**Data in this exercise:**
★ ★ ★ ★ ★ ★ ★
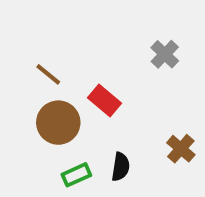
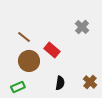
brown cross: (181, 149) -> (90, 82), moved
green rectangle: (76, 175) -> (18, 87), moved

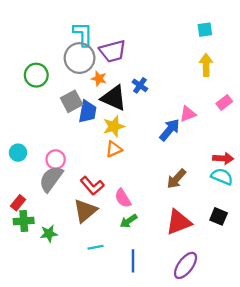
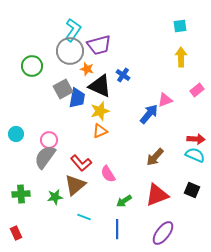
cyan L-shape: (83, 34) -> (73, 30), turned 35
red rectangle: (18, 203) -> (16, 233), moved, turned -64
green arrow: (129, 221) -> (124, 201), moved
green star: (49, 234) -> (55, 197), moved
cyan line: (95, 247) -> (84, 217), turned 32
★ ★ ★ ★ ★ ★ ★
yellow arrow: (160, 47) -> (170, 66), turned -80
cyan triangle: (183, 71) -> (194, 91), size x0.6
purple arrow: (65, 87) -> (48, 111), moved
★ ★ ★ ★ ★ ★ ★
**Activity:** Would you retype the lines above from the one with "cyan L-shape: (83, 34) -> (73, 30), turned 35" down to the one with "cyan line: (95, 247) -> (84, 217), turned 32", word for word, both ends included and no other lines?

**Output for this exercise:**
cyan L-shape: (83, 34) -> (73, 30), turned 35
red rectangle: (18, 203) -> (16, 233), moved, turned -64
green arrow: (129, 221) -> (124, 201), moved
green star: (49, 234) -> (55, 197), moved
cyan line: (95, 247) -> (84, 217), turned 32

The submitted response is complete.